Work item: Lines before the one containing "[(217,495),(228,481),(211,467),(199,481),(217,495)]" are not wanted; restate the rest below word for word, through the last line, but drop any pictures.

==== Dataset extract

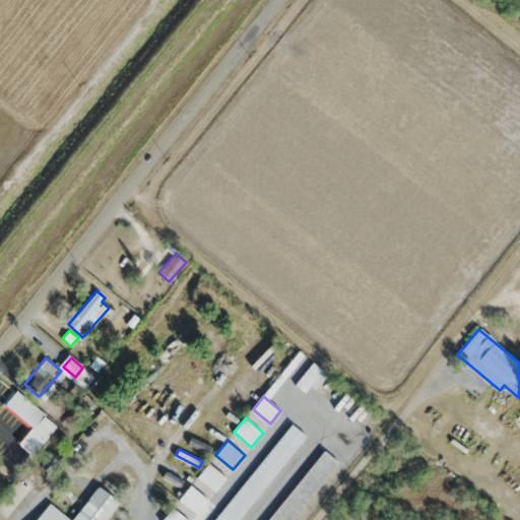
[(288,519),(334,460),(319,449),(265,519),(288,519)]
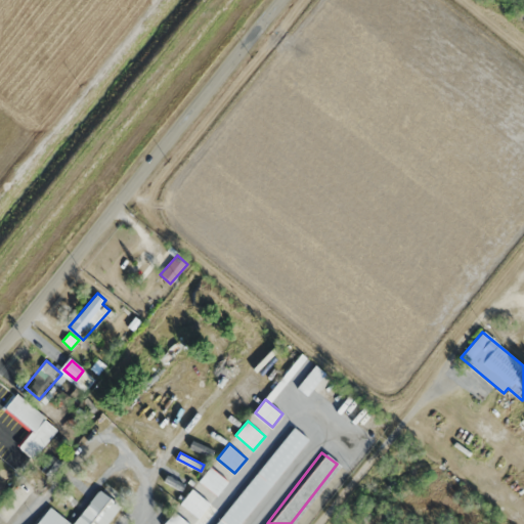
[(217,495),(228,481),(211,467),(199,481),(217,495)]
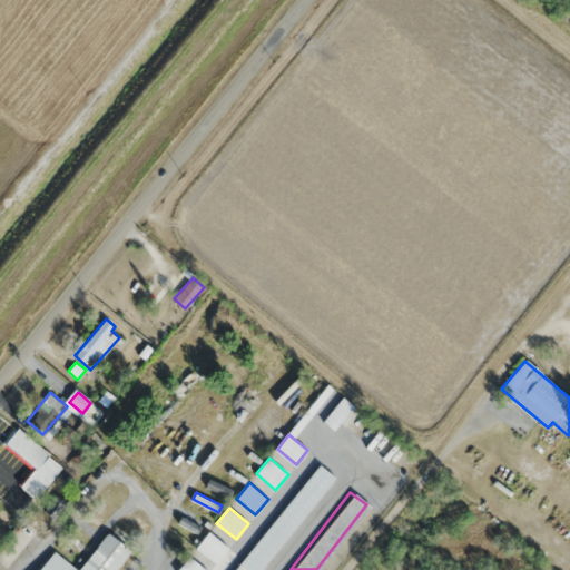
[(0,550),(0,562),(3,566),(35,534),(26,524),(0,550)]
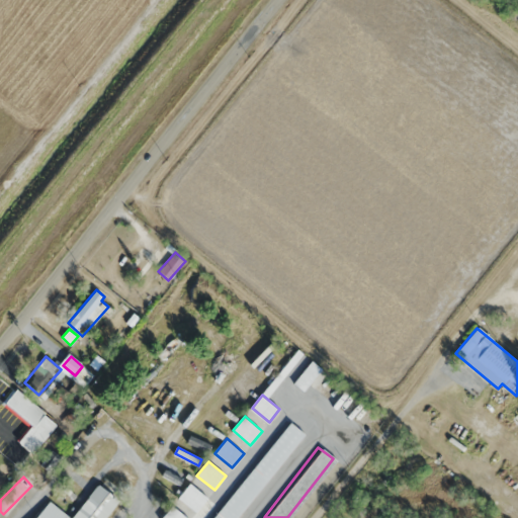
[(105,517),(120,499),(99,483),(72,517),(49,500),(34,517),(105,517)]
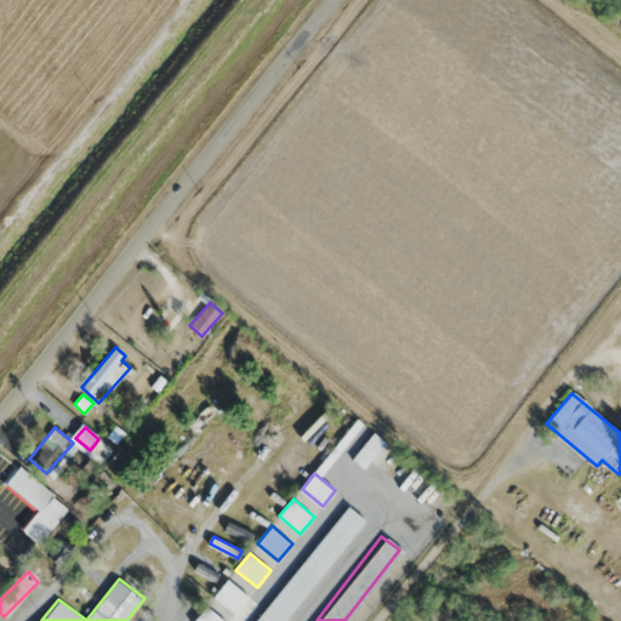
[(250,596),(228,579),(214,598),(235,615),(250,596)]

========

Exercise result:
[(217,495),(228,481),(211,467),(199,481),(217,495)]
[(0,550),(0,562),(3,566),(35,534),(26,524),(0,550)]
[(105,517),(120,499),(99,483),(72,517),(49,500),(34,517),(105,517)]
[(250,596),(228,579),(214,598),(235,615),(250,596)]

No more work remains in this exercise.